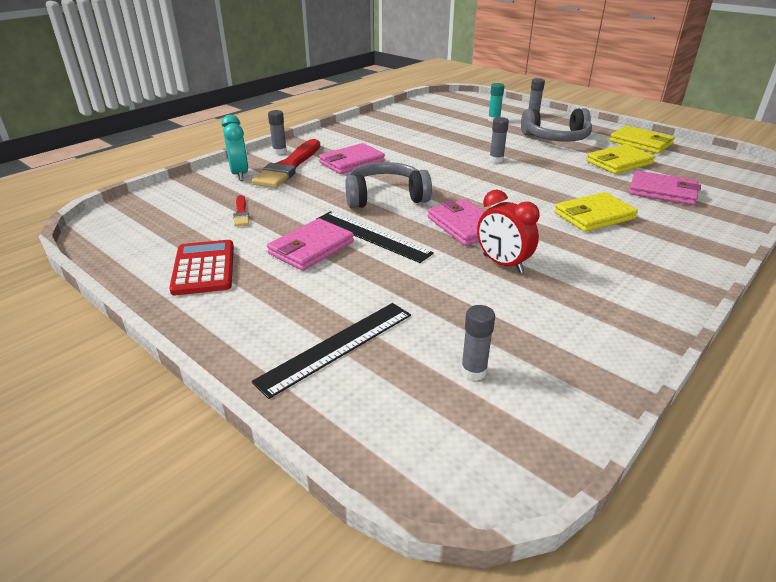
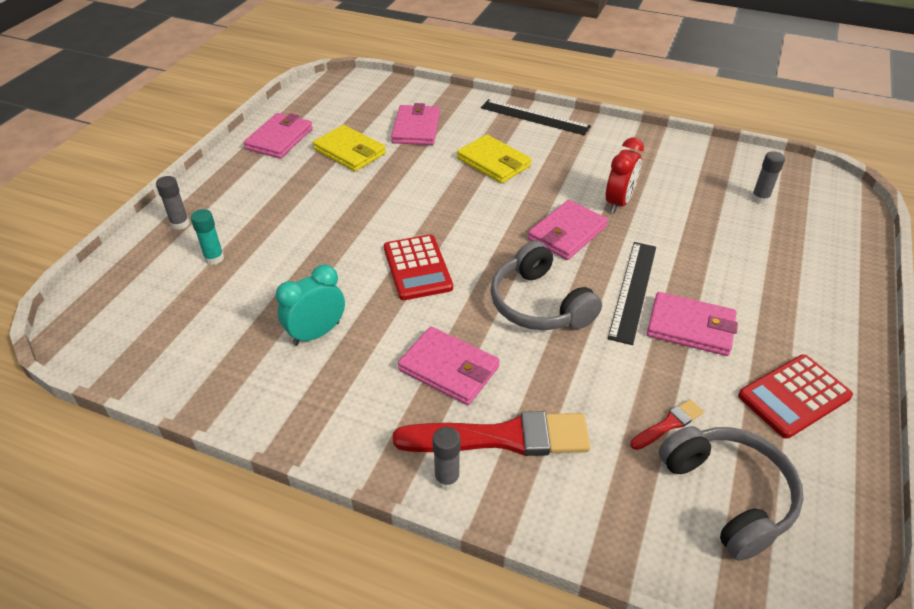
camera: 110 degrees left, 10 degrees up
(239, 174) = (562, 490): turquoise clock -> turquoise clock (316, 333)
(336, 346) = (800, 264): black ruler -> black ruler (534, 117)
(452, 166) = (417, 268): none -> red calculator
(496, 160) = (378, 235): grey glue stick -> none
(556, 138) = (281, 196): grey headphones -> grey headphones (728, 495)
(640, 143) = (279, 139): yellow wallet -> pink wallet

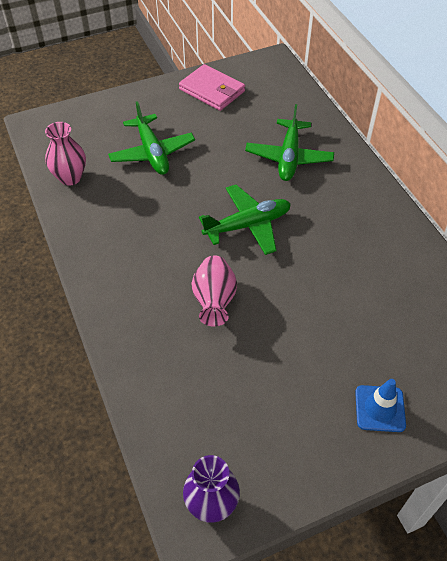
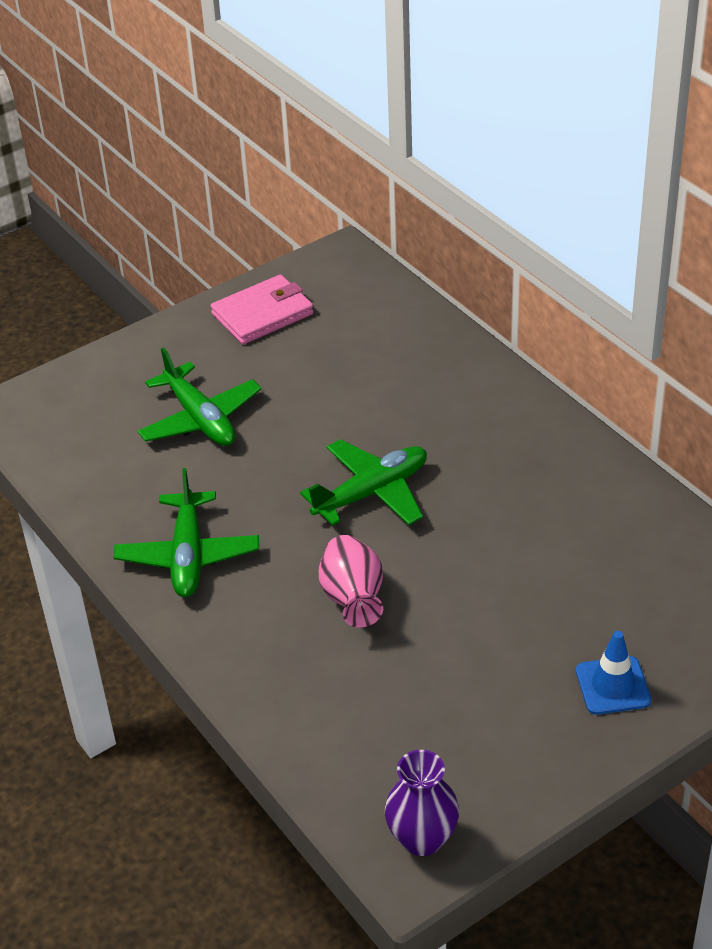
camera: 10 degrees left, 10 degrees down
(70, 177) = (88, 475): pink vase -> none
(212, 90) = (263, 314): pink wallet -> pink wallet turned 60 degrees counterclockwise
(289, 157) = (405, 390): green plane -> green plane (188, 555)

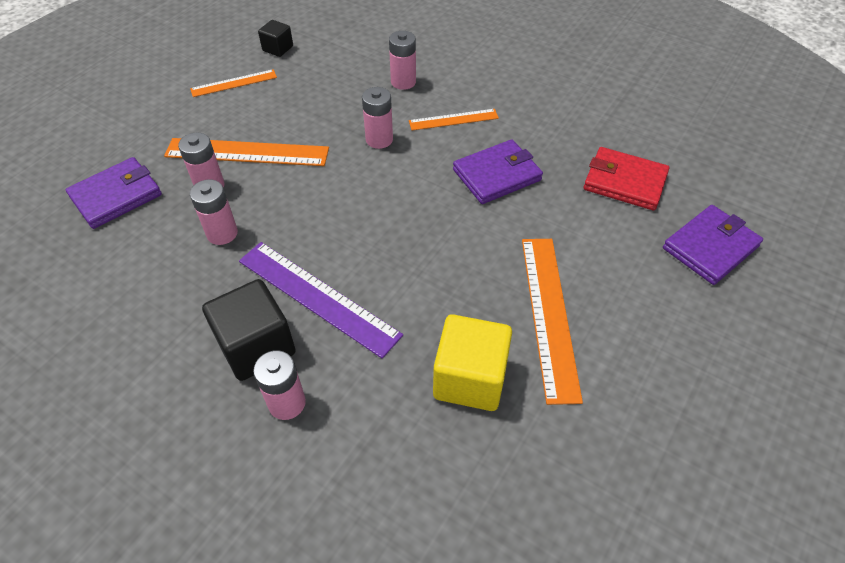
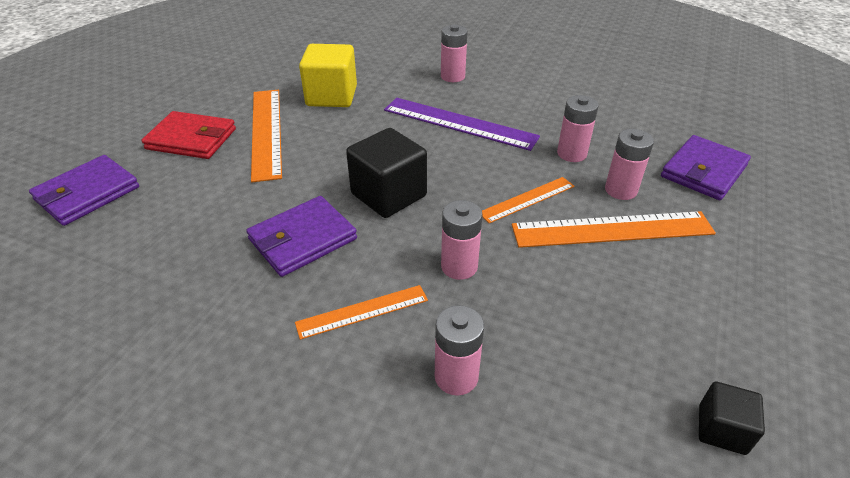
camera: 170 degrees right, 10 degrees down
(234, 83) = (724, 333): orange ruler -> orange ruler (527, 199)
(256, 346) = (489, 96): black cube -> black cube (388, 195)
(624, 182) = (144, 249): red wallet -> red wallet (191, 139)

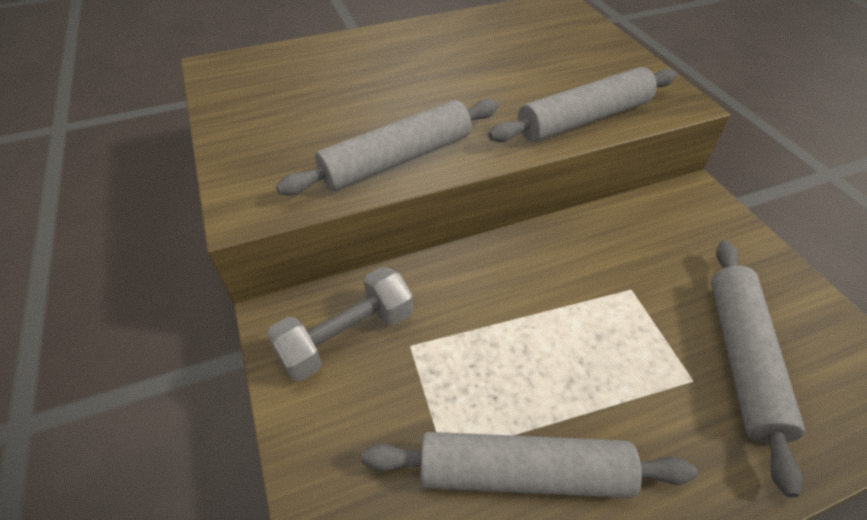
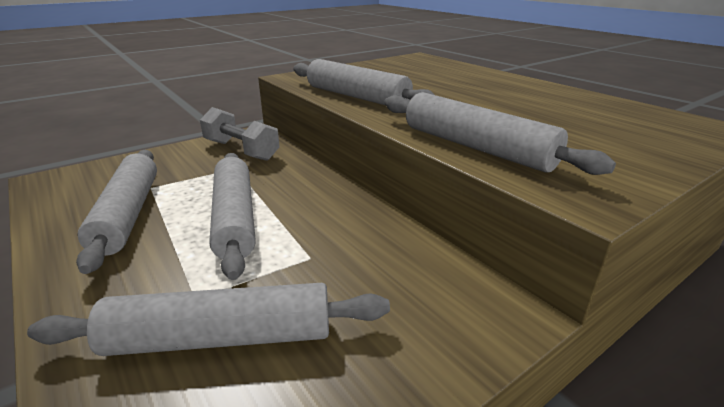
camera: 75 degrees right, 20 degrees down
(552, 347) = (235, 218): none -> grey rolling pin

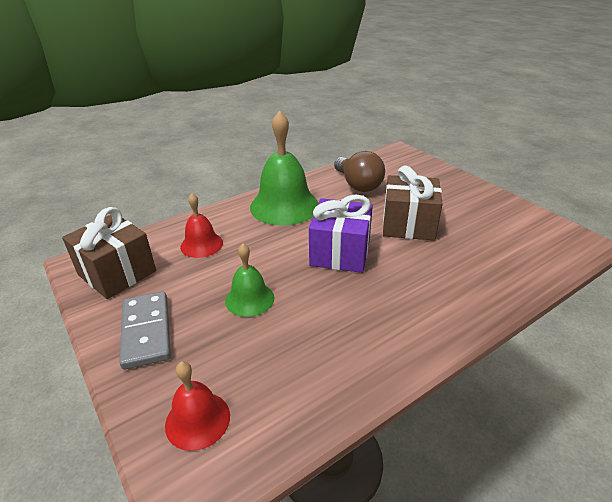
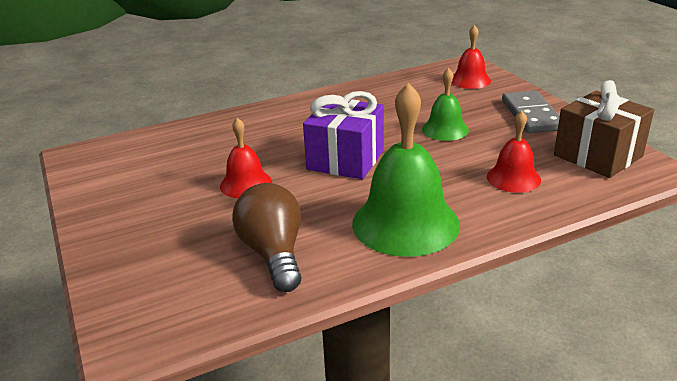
camera: 170 degrees left, 5 degrees down
(408, 225) = (246, 184): brown gift -> red bell

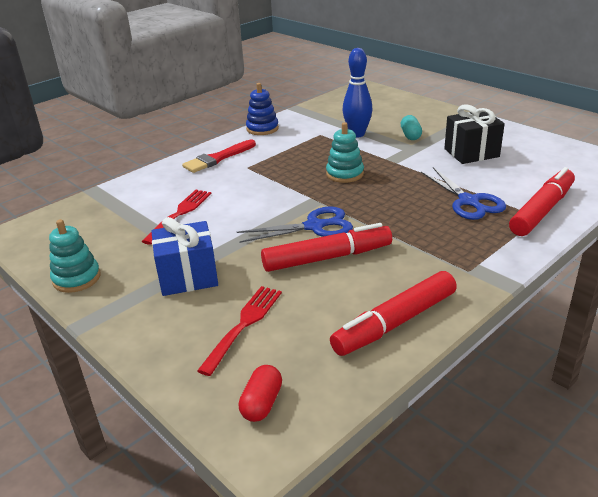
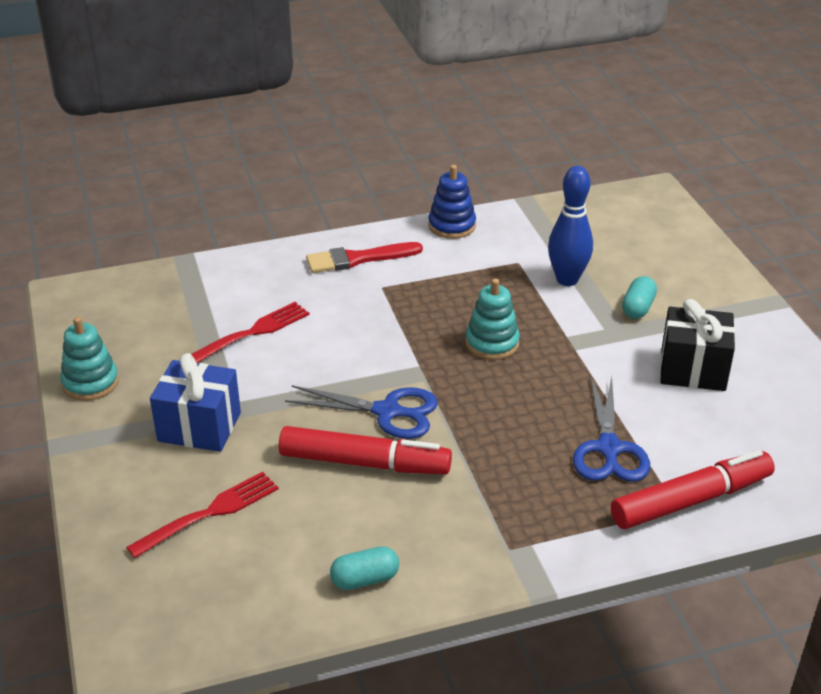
camera: 25 degrees right, 5 degrees up
(262, 403) = (160, 610): red capsule -> none
(395, 323) = (365, 579): red marker -> turquoise capsule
┄┄┄┄┄┄┄┄┄┄┄┄┄┄┄┄┄┄┄┄
What the exercise asks: Look through the entries and copy every line in which the string "grey" appears.

Expected answer:
(496, 160) = (378, 235): grey glue stick -> none
(556, 138) = (281, 196): grey headphones -> grey headphones (728, 495)
(552, 347) = (235, 218): none -> grey rolling pin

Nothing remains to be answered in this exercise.